* [GIVEN DATA]
┏━━

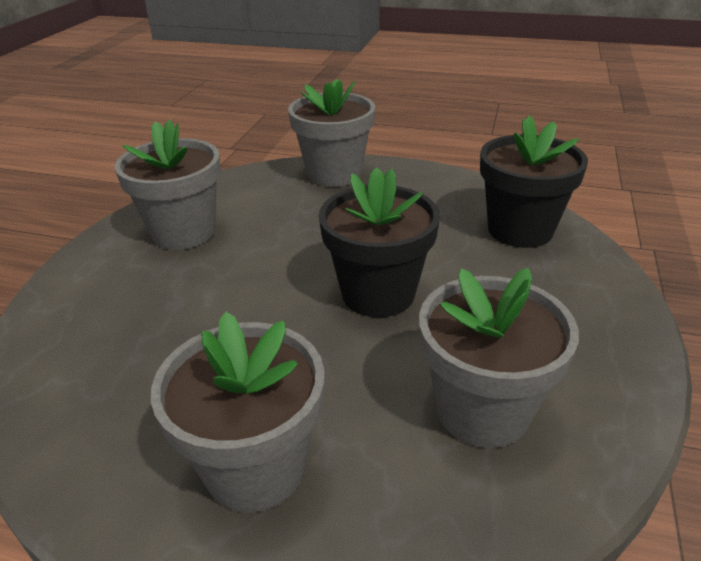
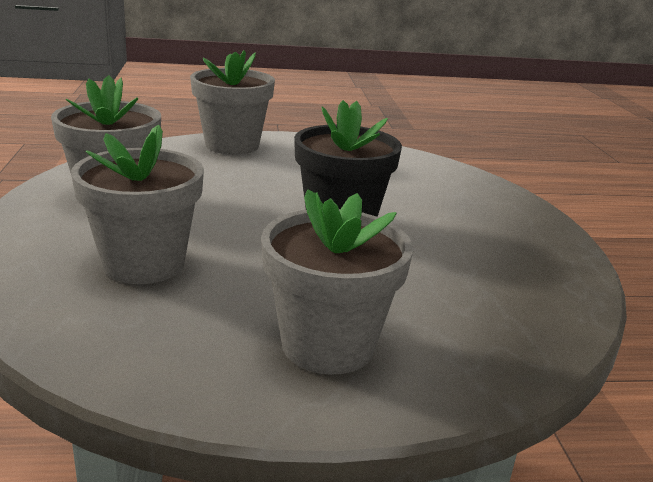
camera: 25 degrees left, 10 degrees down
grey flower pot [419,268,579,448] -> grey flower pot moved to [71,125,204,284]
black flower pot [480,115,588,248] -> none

┗━━

* [REQUIREMENT]
Your task is to reproduce exactly the lines that begin with the one containing "grey flower pot [419,268,579,448]" and continue to the end of the data, both ends included.

* [RESULT OF THIS EXERCISE]
grey flower pot [419,268,579,448] -> grey flower pot moved to [71,125,204,284]
black flower pot [480,115,588,248] -> none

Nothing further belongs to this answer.